All entries below are to be reproduced precisely as they stand, without the pictures.
[RECORDS SHOWN — start]
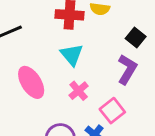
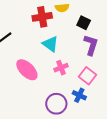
black square: (136, 37) -> (84, 23), moved
pink cross: (79, 91) -> (61, 68), turned 32

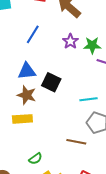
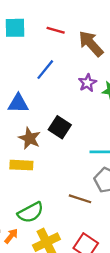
blue triangle: (27, 71) -> (18, 103), moved
green semicircle: (35, 159) -> (31, 212), size x1.6

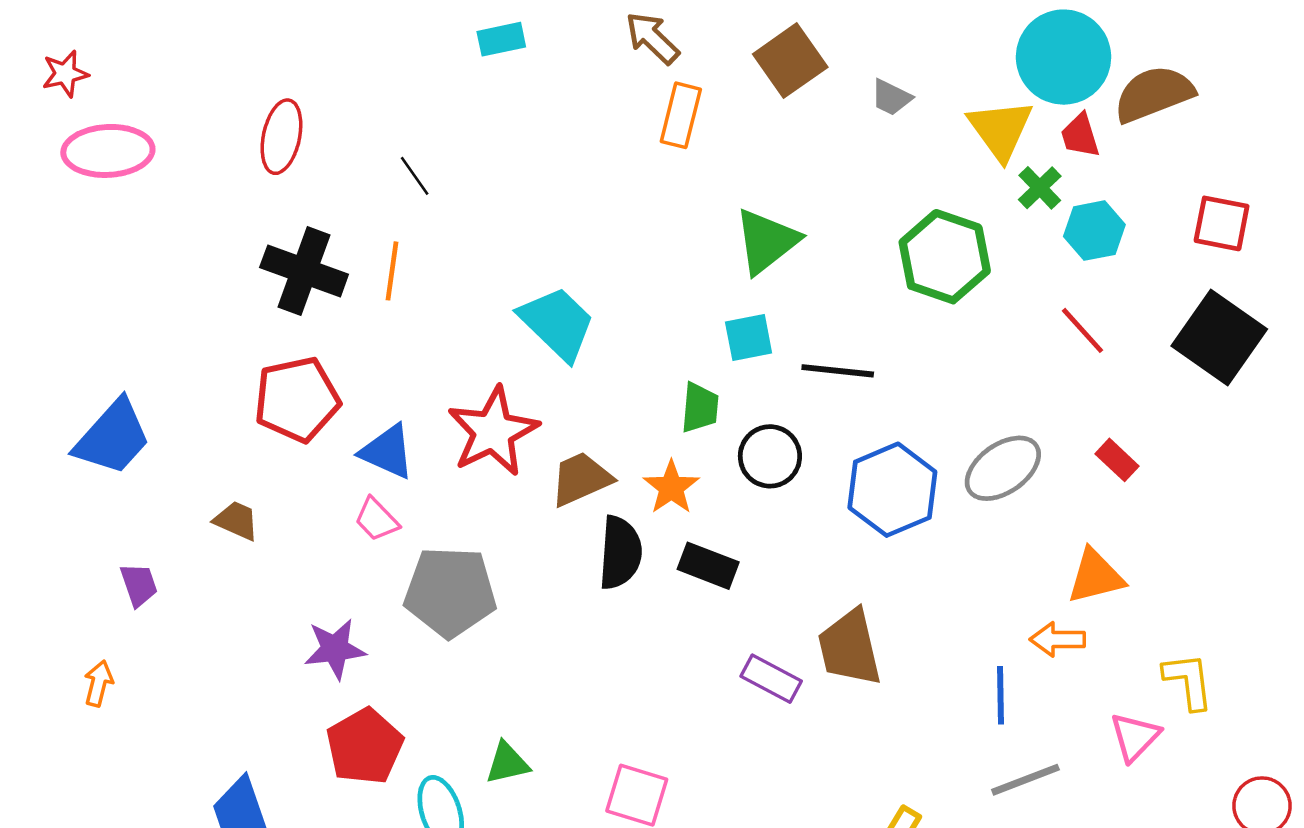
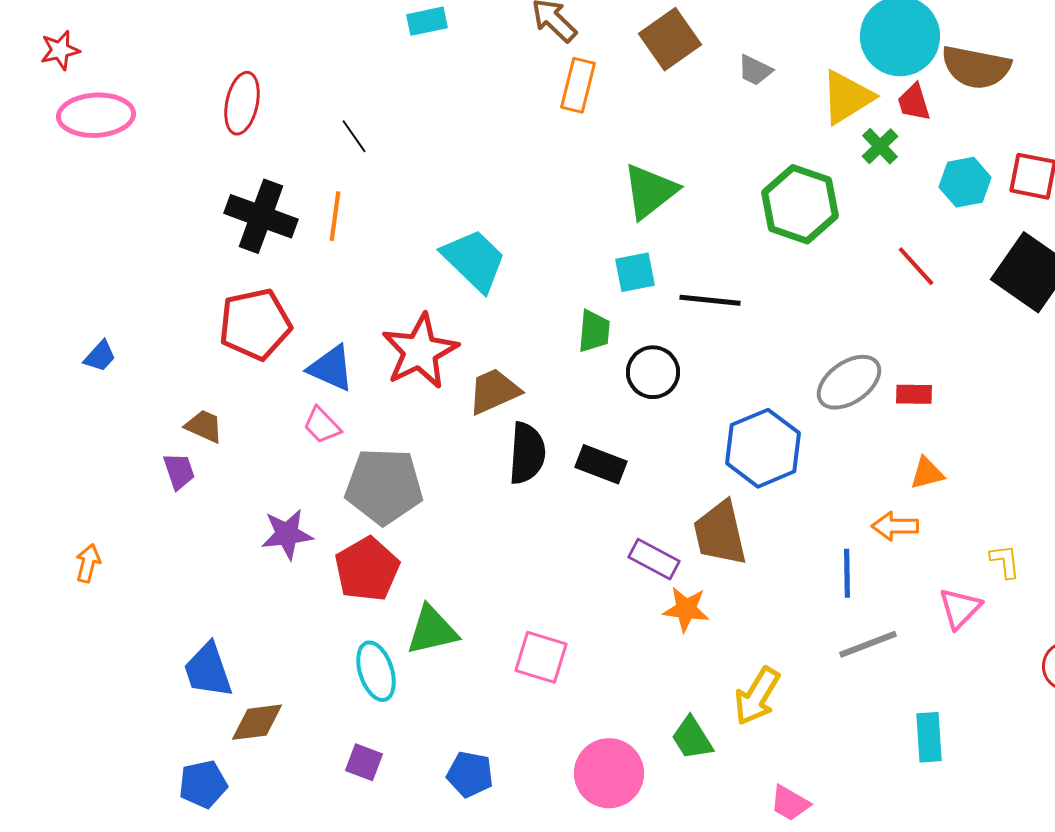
brown semicircle: (1154, 94) -> (976, 67), turned -148
yellow triangle: (1001, 130) -> (847, 97), turned 34
cyan hexagon: (1094, 231) -> (965, 182), moved
blue trapezoid: (113, 437) -> (100, 356), size x0.5
red rectangle: (1117, 460) -> (914, 394), moved, turned -42
orange star: (671, 487) -> (686, 609), moved, turned -30
blue hexagon: (892, 490) -> (763, 448), moved
orange triangle: (1096, 576) -> (927, 473), size x0.7
purple trapezoid: (139, 585) -> (179, 471), moved
yellow L-shape: (1188, 681) -> (1005, 561), size x0.7
red pentagon: (365, 746) -> (367, 569), moved
green triangle: (507, 763) -> (432, 630), size x1.4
[RECORDS SHOWN — finish]
WRITTEN ANSWER ->
black square: (136, 37) -> (84, 23), moved
pink cross: (79, 91) -> (61, 68), turned 32

blue triangle: (27, 71) -> (18, 103), moved
green semicircle: (35, 159) -> (31, 212), size x1.6

brown semicircle: (1154, 94) -> (976, 67), turned -148
yellow triangle: (1001, 130) -> (847, 97), turned 34
cyan hexagon: (1094, 231) -> (965, 182), moved
blue trapezoid: (113, 437) -> (100, 356), size x0.5
red rectangle: (1117, 460) -> (914, 394), moved, turned -42
orange star: (671, 487) -> (686, 609), moved, turned -30
blue hexagon: (892, 490) -> (763, 448), moved
orange triangle: (1096, 576) -> (927, 473), size x0.7
purple trapezoid: (139, 585) -> (179, 471), moved
yellow L-shape: (1188, 681) -> (1005, 561), size x0.7
red pentagon: (365, 746) -> (367, 569), moved
green triangle: (507, 763) -> (432, 630), size x1.4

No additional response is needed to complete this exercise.